• [Raw records]
----

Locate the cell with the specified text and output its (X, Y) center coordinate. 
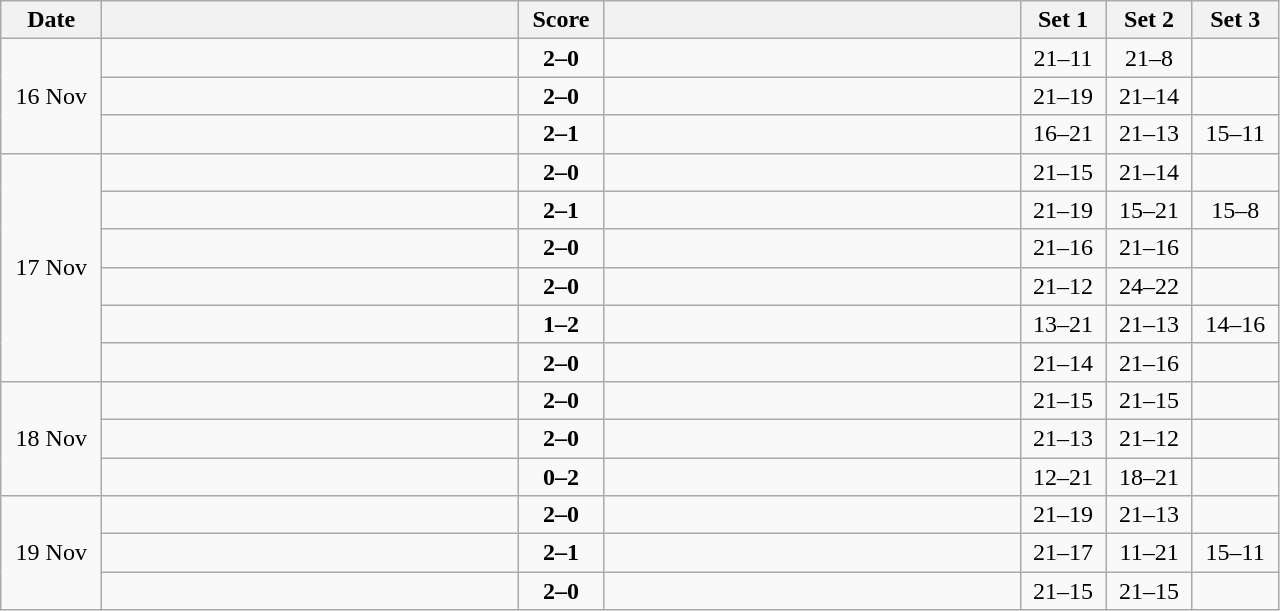
21–8 (1149, 58)
19 Nov (52, 553)
18–21 (1149, 477)
Score (561, 20)
12–21 (1063, 477)
21–11 (1063, 58)
Set 2 (1149, 20)
13–21 (1063, 324)
14–16 (1235, 324)
17 Nov (52, 267)
1–2 (561, 324)
24–22 (1149, 286)
15–21 (1149, 210)
Set 3 (1235, 20)
21–17 (1063, 553)
16–21 (1063, 134)
11–21 (1149, 553)
0–2 (561, 477)
16 Nov (52, 96)
Set 1 (1063, 20)
18 Nov (52, 438)
Date (52, 20)
15–8 (1235, 210)
Detect which cell encompasses the target text, then output its [x, y] center coordinate. 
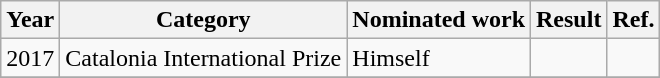
Nominated work [439, 20]
Year [30, 20]
Result [569, 20]
Himself [439, 58]
Catalonia International Prize [204, 58]
Category [204, 20]
Ref. [634, 20]
2017 [30, 58]
Determine the [X, Y] coordinate at the center of the cell enclosing the given text.  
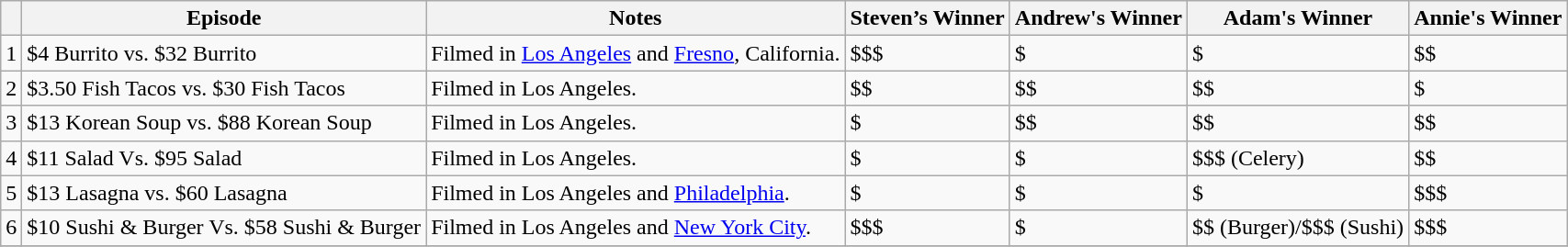
Filmed in Los Angeles and New York City. [636, 228]
$$$ (Celery) [1297, 158]
$13 Lasagna vs. $60 Lasagna [224, 193]
2 [11, 88]
$$ (Burger)/$$$ (Sushi) [1297, 228]
$13 Korean Soup vs. $88 Korean Soup [224, 123]
Filmed in Los Angeles and Fresno, California. [636, 53]
Steven’s Winner [928, 18]
4 [11, 158]
Episode [224, 18]
$4 Burrito vs. $32 Burrito [224, 53]
Annie's Winner [1488, 18]
$11 Salad Vs. $95 Salad [224, 158]
Filmed in Los Angeles and Philadelphia. [636, 193]
Andrew's Winner [1099, 18]
Notes [636, 18]
3 [11, 123]
$10 Sushi & Burger Vs. $58 Sushi & Burger [224, 228]
1 [11, 53]
Adam's Winner [1297, 18]
$3.50 Fish Tacos vs. $30 Fish Tacos [224, 88]
5 [11, 193]
6 [11, 228]
Return [x, y] of the center of cell containing provided text 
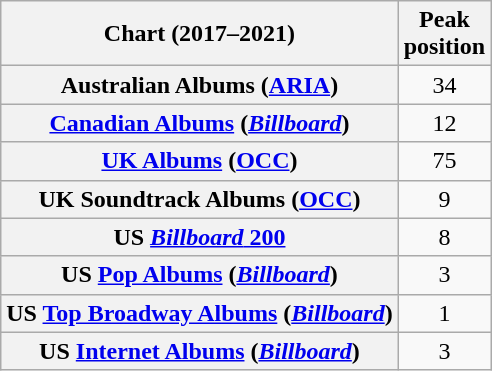
34 [444, 85]
Chart (2017–2021) [200, 34]
9 [444, 199]
Peakposition [444, 34]
Australian Albums (ARIA) [200, 85]
1 [444, 313]
UK Albums (OCC) [200, 161]
US Top Broadway Albums (Billboard) [200, 313]
US Billboard 200 [200, 237]
12 [444, 123]
US Pop Albums (Billboard) [200, 275]
US Internet Albums (Billboard) [200, 351]
Canadian Albums (Billboard) [200, 123]
UK Soundtrack Albums (OCC) [200, 199]
75 [444, 161]
8 [444, 237]
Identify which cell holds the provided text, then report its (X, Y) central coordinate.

----

• [Your task]
Copy the material above line for line, without changing anything, and leave out the pictures.

• [Expected answer]
Locate the cell with the specified text and output its (X, Y) center coordinate. 
21–8 (1149, 58)
19 Nov (52, 553)
18–21 (1149, 477)
Score (561, 20)
12–21 (1063, 477)
21–11 (1063, 58)
Set 2 (1149, 20)
13–21 (1063, 324)
14–16 (1235, 324)
17 Nov (52, 267)
1–2 (561, 324)
24–22 (1149, 286)
15–21 (1149, 210)
Set 3 (1235, 20)
21–17 (1063, 553)
16–21 (1063, 134)
11–21 (1149, 553)
0–2 (561, 477)
16 Nov (52, 96)
Set 1 (1063, 20)
18 Nov (52, 438)
Date (52, 20)
15–8 (1235, 210)
Detect which cell encompasses the target text, then output its [x, y] center coordinate. 
Nominated work [439, 20]
Year [30, 20]
Result [569, 20]
Himself [439, 58]
Catalonia International Prize [204, 58]
Category [204, 20]
Ref. [634, 20]
2017 [30, 58]
Determine the [X, Y] coordinate at the center of the cell enclosing the given text.  
Filmed in Los Angeles and New York City. [636, 228]
$$$ (Celery) [1297, 158]
$13 Lasagna vs. $60 Lasagna [224, 193]
2 [11, 88]
$$ (Burger)/$$$ (Sushi) [1297, 228]
$13 Korean Soup vs. $88 Korean Soup [224, 123]
Filmed in Los Angeles and Fresno, California. [636, 53]
Steven’s Winner [928, 18]
4 [11, 158]
Episode [224, 18]
$4 Burrito vs. $32 Burrito [224, 53]
Annie's Winner [1488, 18]
$11 Salad Vs. $95 Salad [224, 158]
Filmed in Los Angeles and Philadelphia. [636, 193]
Andrew's Winner [1099, 18]
Notes [636, 18]
3 [11, 123]
$10 Sushi & Burger Vs. $58 Sushi & Burger [224, 228]
1 [11, 53]
Adam's Winner [1297, 18]
$3.50 Fish Tacos vs. $30 Fish Tacos [224, 88]
5 [11, 193]
6 [11, 228]
Return [x, y] of the center of cell containing provided text 
34 [444, 85]
Chart (2017–2021) [200, 34]
9 [444, 199]
Peakposition [444, 34]
Australian Albums (ARIA) [200, 85]
1 [444, 313]
UK Albums (OCC) [200, 161]
US Top Broadway Albums (Billboard) [200, 313]
US Billboard 200 [200, 237]
12 [444, 123]
US Pop Albums (Billboard) [200, 275]
US Internet Albums (Billboard) [200, 351]
Canadian Albums (Billboard) [200, 123]
UK Soundtrack Albums (OCC) [200, 199]
75 [444, 161]
8 [444, 237]
Identify which cell holds the provided text, then report its (X, Y) central coordinate.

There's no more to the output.